Before-and-after change records:
════════════════════
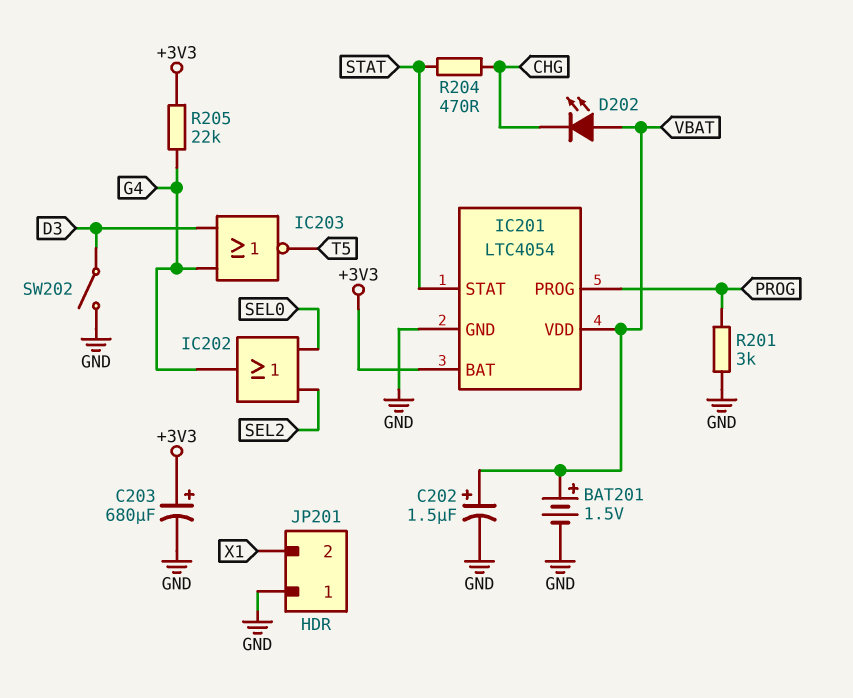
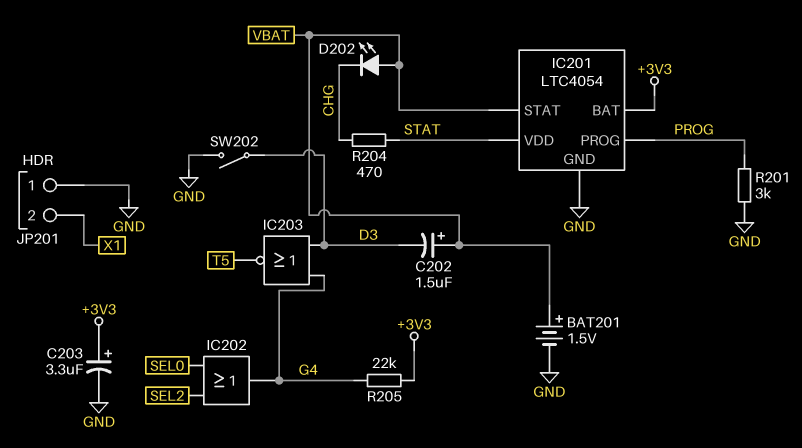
C202: 1.5uF (plus VBAT, minus GND) -> 1.5uF (plus VBAT, minus D3)
C203: 680uF (plus +3V3, minus GND) -> 3.3uF (plus +3V3, minus GND)
IC201 pin STAT: STAT -> VBAT
IC201 pin VDD: VBAT -> STAT

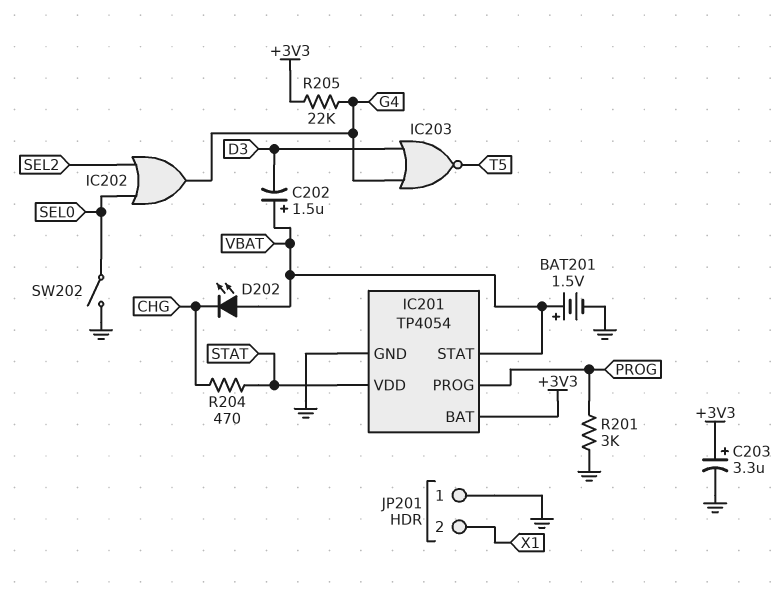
IC201: LTC4054 -> TP4054
SW202: switch (D3, GND) -> switch (GND, SEL0)

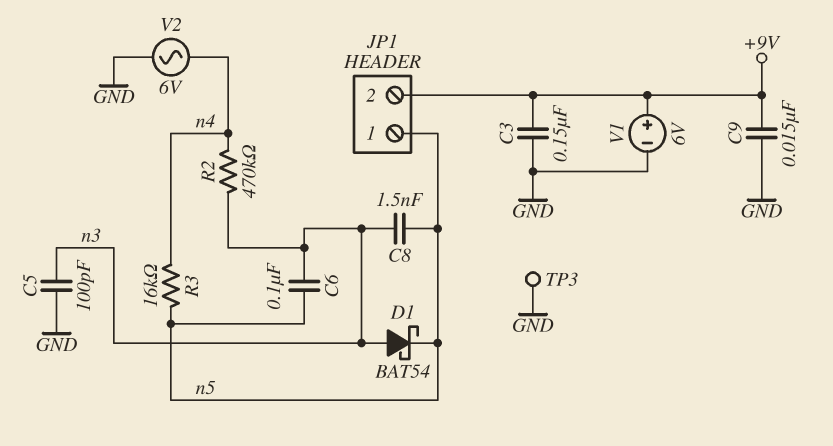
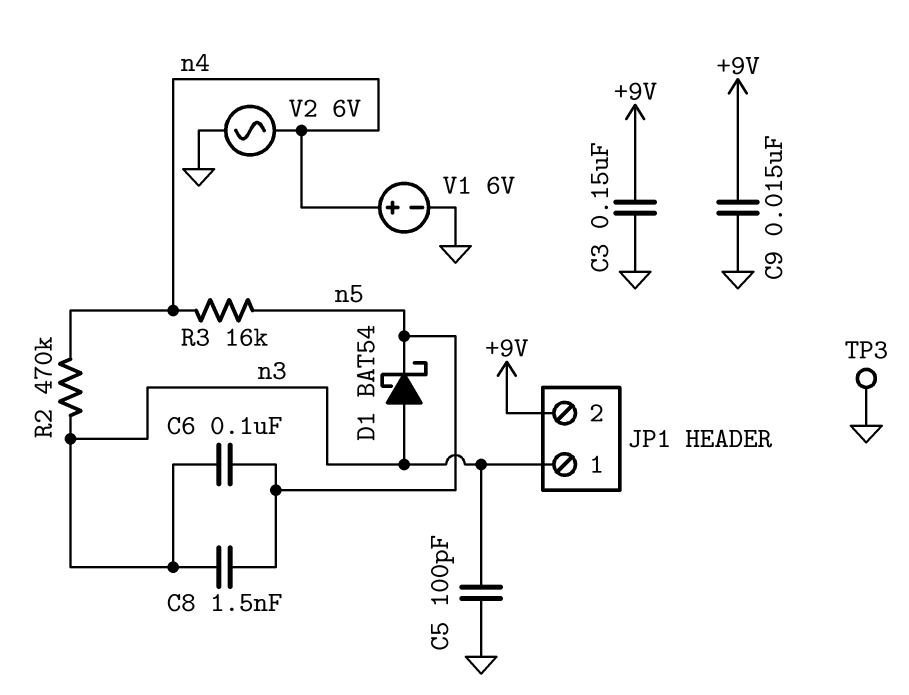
JP1 pin 1: n5 -> n3
V1: 6V (plus +9V, minus GND) -> 6V (plus n4, minus GND)

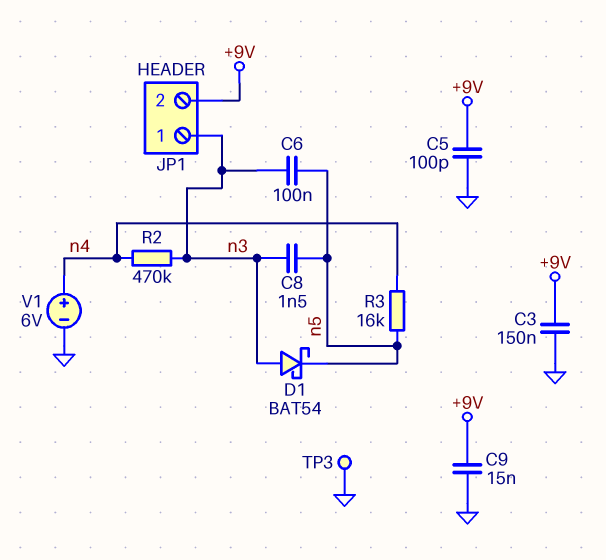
C5: 100pF (GND, n3) -> 100pF (+9V, GND)
V2: AC 6V (GND, n4) -> none

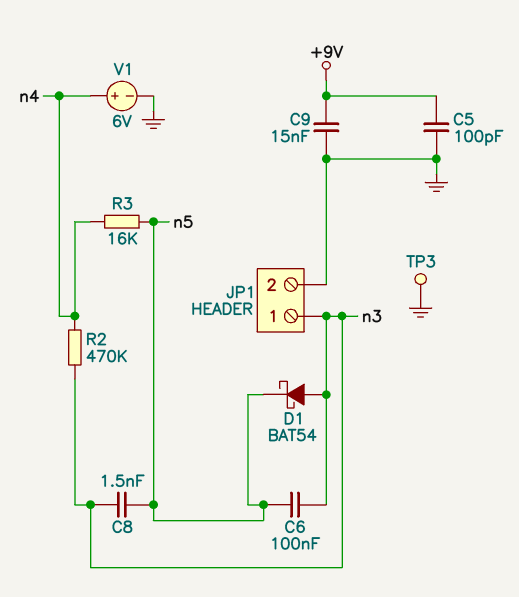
C3: 150nF (+9V, GND) -> none
JP1 pin 2: +9V -> GND

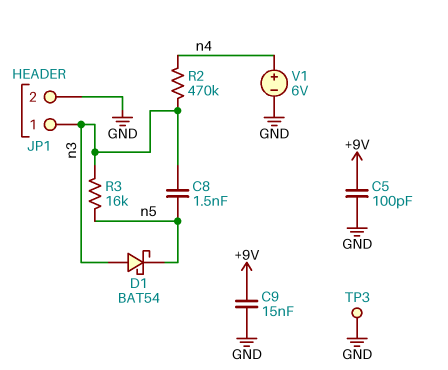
C6: 100nF (n3, n5) -> none
R3: 16k (n4, n5) -> 16k (n3, n5)

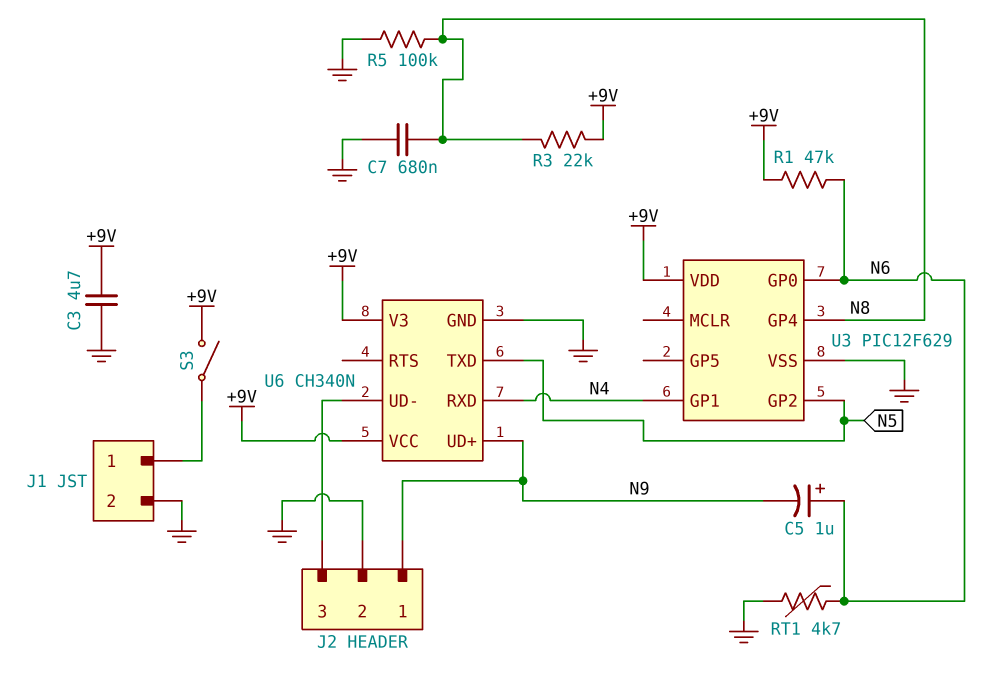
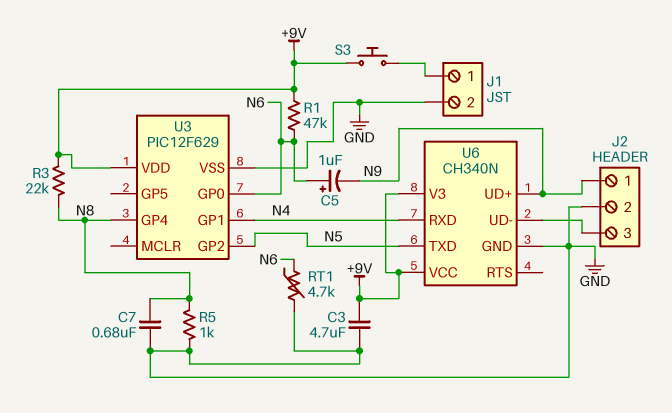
R5: 100k (GND, N8) -> 1k (GND, N8)
S3: switch (+9V, J1/1) -> button (+9V, J1/1)

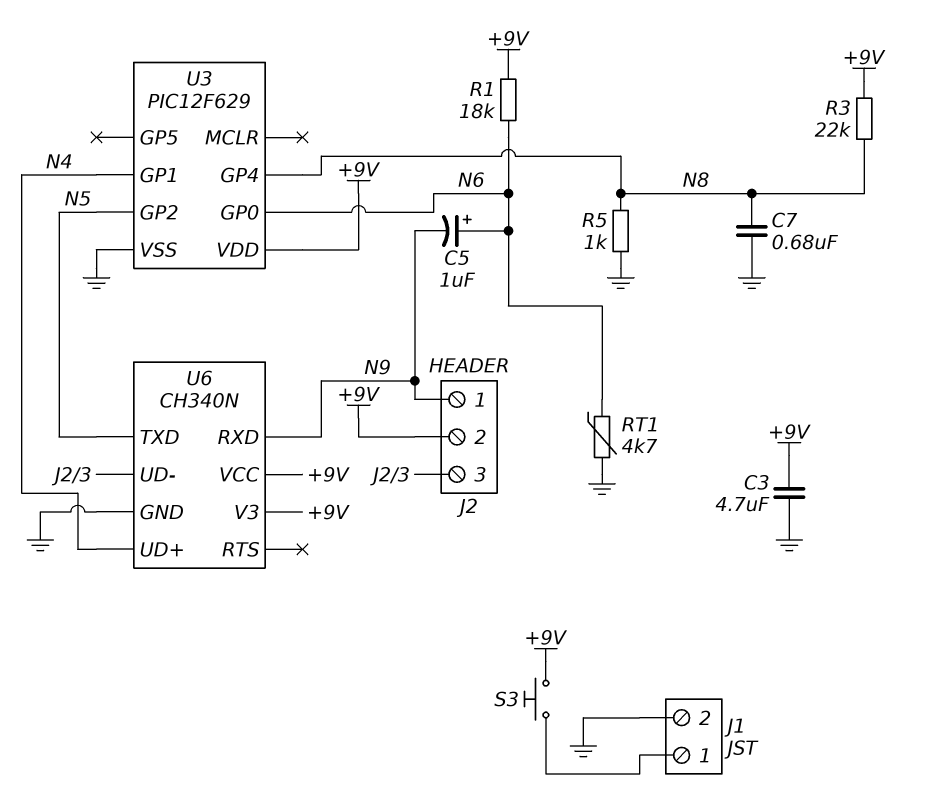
J2 pin 2: GND -> +9V
R1: 47k (+9V, N6) -> 18k (+9V, N6)
U6 pin RXD: N4 -> N9
U6 pin UD+: N9 -> N4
════════════════════
#### [Problem requirements]
Count the lines above that contain the word "STAT". Write only the number.

#### [Answer below]
2